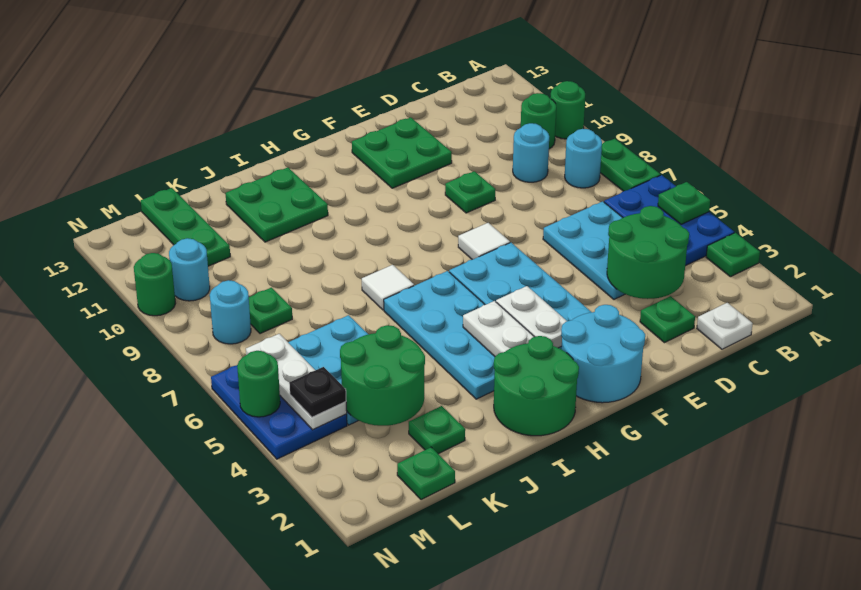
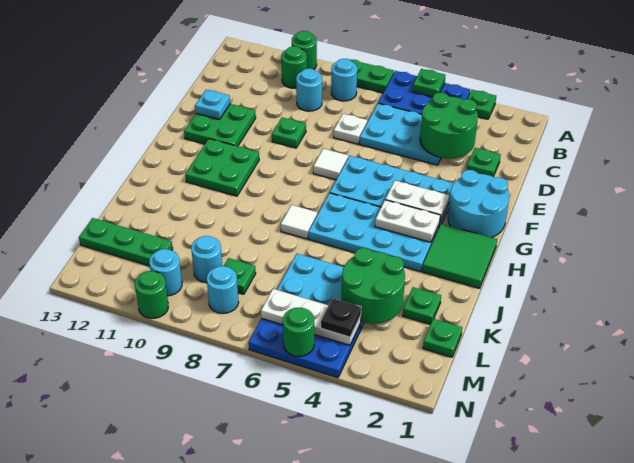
white plate C1 level 1 -> white plate D7 level 1
none -> cyan plate E12 level 2
green round brick H1:I2 level 1 -> green tile H1:I2 level 1
green plate I11:J12 level 1 -> green plate G10:H11 level 1
none -> cyan round brick L9 level 1

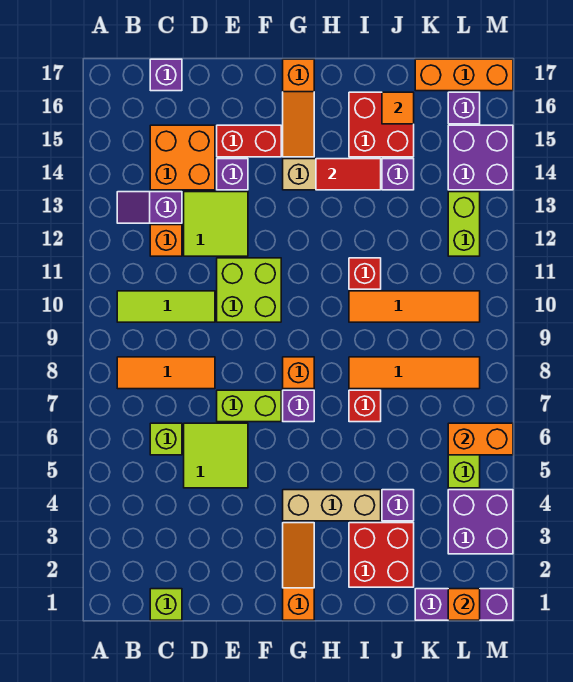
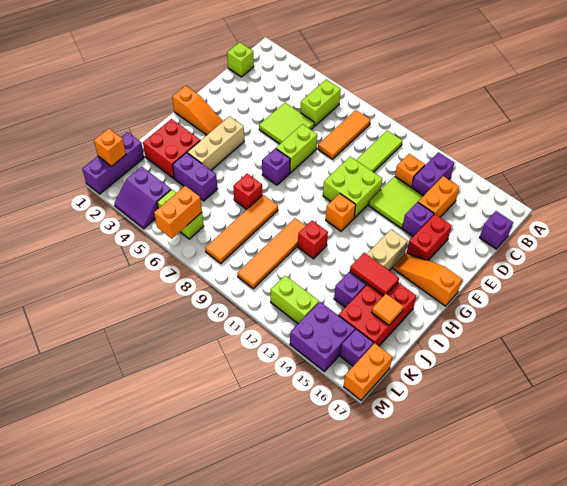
purple slope B13:C13 level 1 top C -> purple brick B13:C13 level 1
lime brick C6 level 1 -> lime brick B6:C6 level 1
orange brick C14:D15 level 1 -> orange brick C14:D14 level 1
orange brick G8 level 1 -> orange brick G11 level 1
red tile H14:I14 level 2 -> red tile I14:I15 level 2
red brick I15:J16 level 1 -> red brick I15:K16 level 1
purple brick J4 level 1 -> purple brick J4:J5 level 1
orange brick K17:M17 level 1 -> orange brick L17:M17 level 1
purple brick L3:M4 level 1 -> purple slope L3:M4 level 1 top L

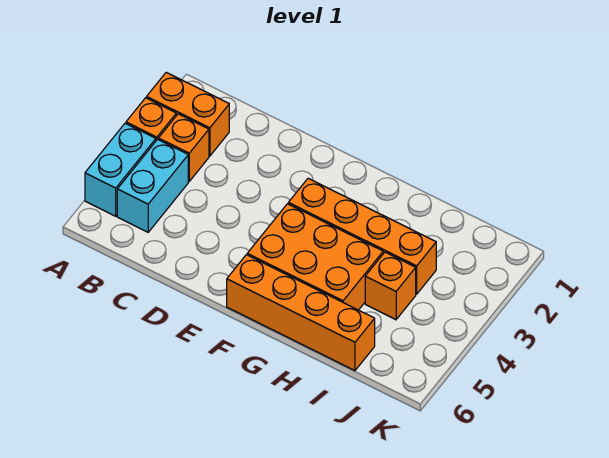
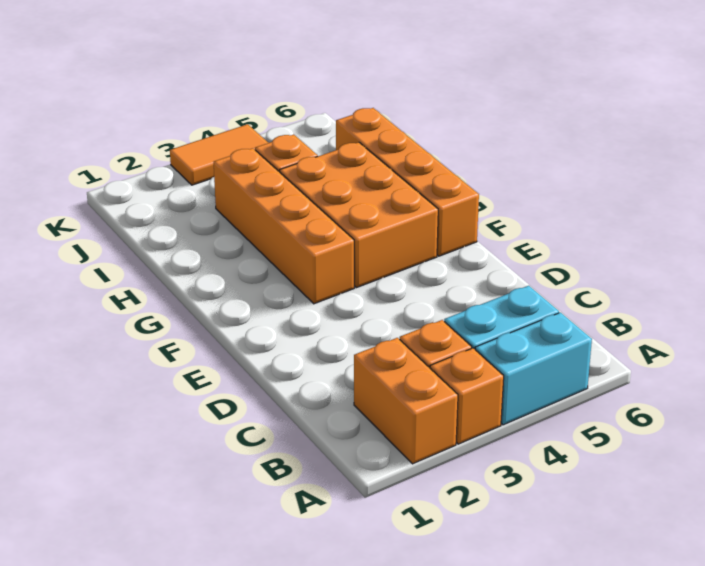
none -> orange tile K3:K4 level 1

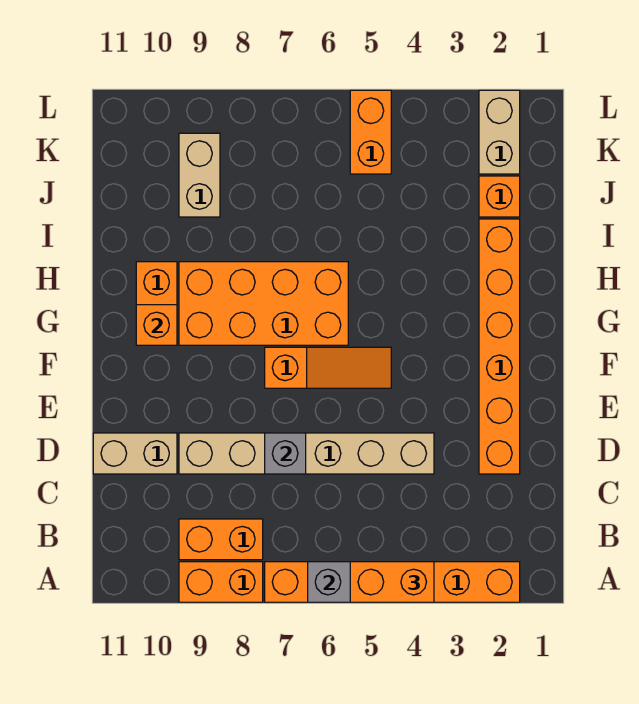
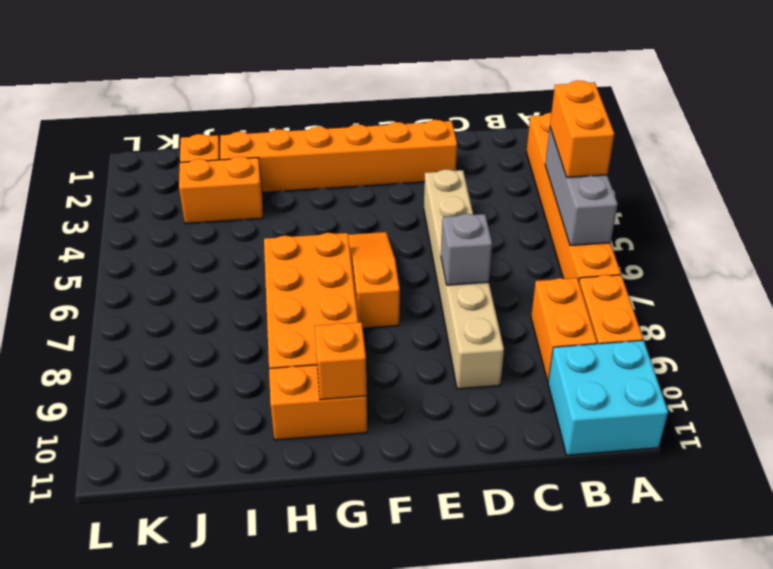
none -> cyan brick A10:B11 level 1
tan brick D10:D11 level 1 -> none
tan brick J9:K9 level 1 -> none
tan brick K2:L2 level 1 -> none
orange brick K5:L5 level 1 -> orange brick I3:J3 level 1

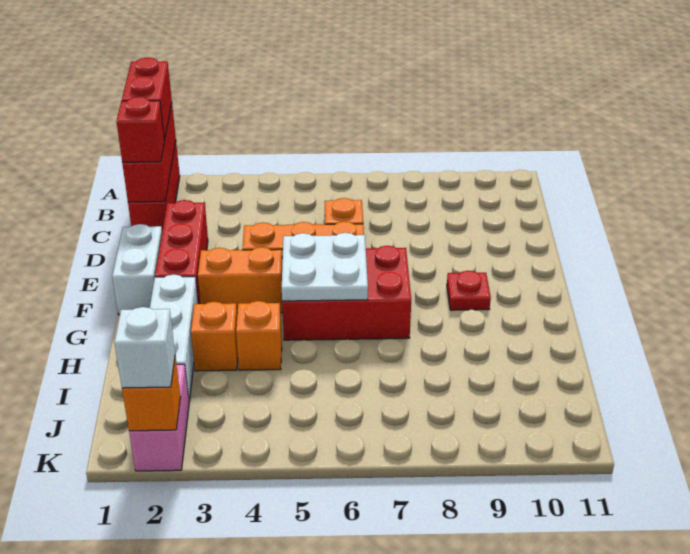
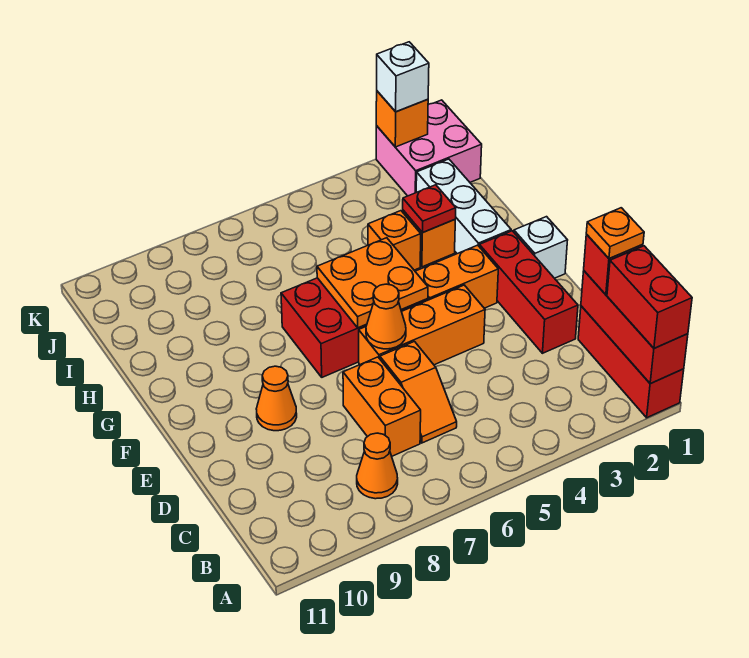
none -> orange cone B8 level 1
none -> orange plate C1 level 4
none -> orange brick C7:D7 level 1
white brick E1:F1 level 1 -> white brick F1 level 1
none -> orange cone E6 level 2
none -> orange cone E9 level 1
white plate F5:G6 level 2 -> orange plate F5:G6 level 2
red plate F9 level 1 -> red plate H3 level 2
pink brick J2:K2 level 1 -> pink brick J1:K2 level 1

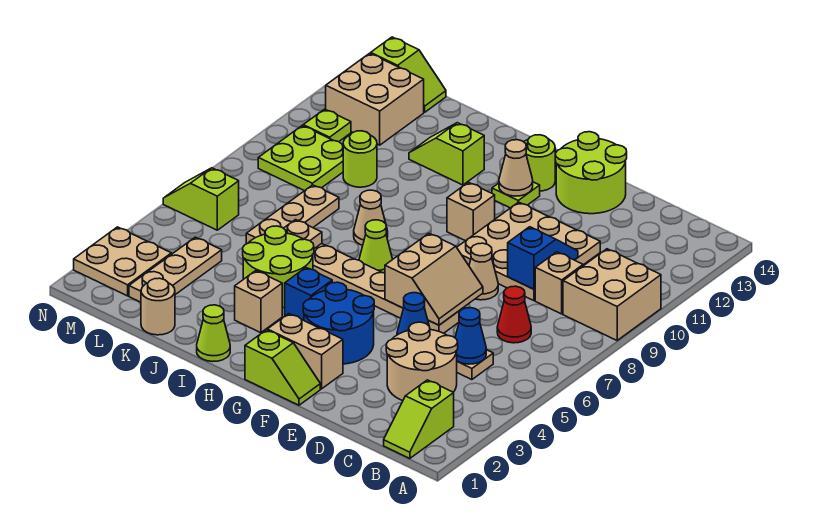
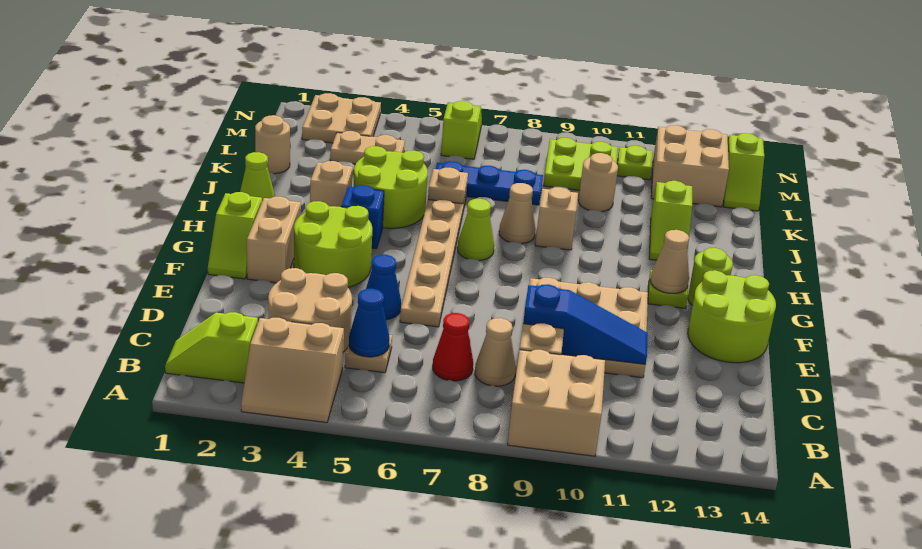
blue slope D9:D10 level 2 top 9 -> blue slope D9:D11 level 2 top 9
tan slope E6:F7 level 2 top F -> tan slope A3:B4 level 1 top B
tan cone E8 level 1 -> tan cone C8 level 1
blue round brick F3:G4 level 1 -> lime round brick F3:G4 level 1
tan brick G10 level 1 -> tan brick I9 level 1
lime slope I12:J12 level 1 top I -> lime slope I12:J12 level 1 top J
tan plate K6:K8 level 1 -> blue plate K6:K8 level 1
lime round brick K10 level 1 -> tan round brick K10 level 1
tan plate L2:L4 level 1 -> tan plate L3:L4 level 1

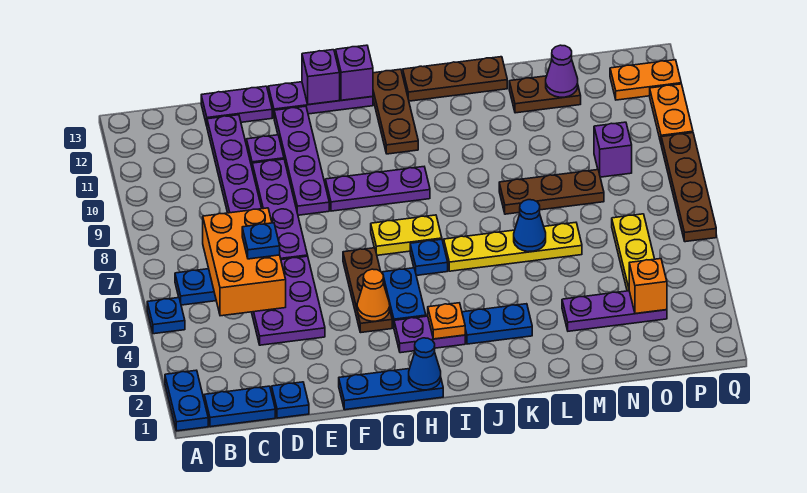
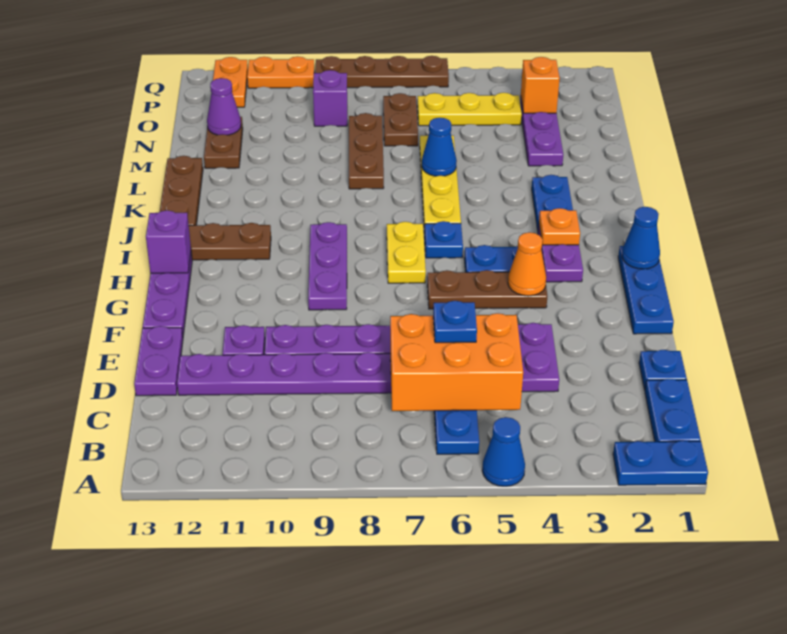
blue plate A5 level 1 -> blue cone A5 level 1
purple plate F9:F12 level 1 -> none
purple brick G13 level 2 -> none
none -> brown plate N7:O7 level 1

○ ○ ○

## What the exercise asks
Omit the pictures, then output the rest of the listing exactly.

## Result of the task
white plate C1 level 1 -> white plate D7 level 1
none -> cyan plate E12 level 2
green round brick H1:I2 level 1 -> green tile H1:I2 level 1
green plate I11:J12 level 1 -> green plate G10:H11 level 1
none -> cyan round brick L9 level 1

purple slope B13:C13 level 1 top C -> purple brick B13:C13 level 1
lime brick C6 level 1 -> lime brick B6:C6 level 1
orange brick C14:D15 level 1 -> orange brick C14:D14 level 1
orange brick G8 level 1 -> orange brick G11 level 1
red tile H14:I14 level 2 -> red tile I14:I15 level 2
red brick I15:J16 level 1 -> red brick I15:K16 level 1
purple brick J4 level 1 -> purple brick J4:J5 level 1
orange brick K17:M17 level 1 -> orange brick L17:M17 level 1
purple brick L3:M4 level 1 -> purple slope L3:M4 level 1 top L

none -> orange tile K3:K4 level 1

none -> cyan brick A10:B11 level 1
tan brick D10:D11 level 1 -> none
tan brick J9:K9 level 1 -> none
tan brick K2:L2 level 1 -> none
orange brick K5:L5 level 1 -> orange brick I3:J3 level 1

none -> orange cone B8 level 1
none -> orange plate C1 level 4
none -> orange brick C7:D7 level 1
white brick E1:F1 level 1 -> white brick F1 level 1
none -> orange cone E6 level 2
none -> orange cone E9 level 1
white plate F5:G6 level 2 -> orange plate F5:G6 level 2
red plate F9 level 1 -> red plate H3 level 2
pink brick J2:K2 level 1 -> pink brick J1:K2 level 1

blue slope D9:D10 level 2 top 9 -> blue slope D9:D11 level 2 top 9
tan slope E6:F7 level 2 top F -> tan slope A3:B4 level 1 top B
tan cone E8 level 1 -> tan cone C8 level 1
blue round brick F3:G4 level 1 -> lime round brick F3:G4 level 1
tan brick G10 level 1 -> tan brick I9 level 1
lime slope I12:J12 level 1 top I -> lime slope I12:J12 level 1 top J
tan plate K6:K8 level 1 -> blue plate K6:K8 level 1
lime round brick K10 level 1 -> tan round brick K10 level 1
tan plate L2:L4 level 1 -> tan plate L3:L4 level 1

blue plate A5 level 1 -> blue cone A5 level 1
purple plate F9:F12 level 1 -> none
purple brick G13 level 2 -> none
none -> brown plate N7:O7 level 1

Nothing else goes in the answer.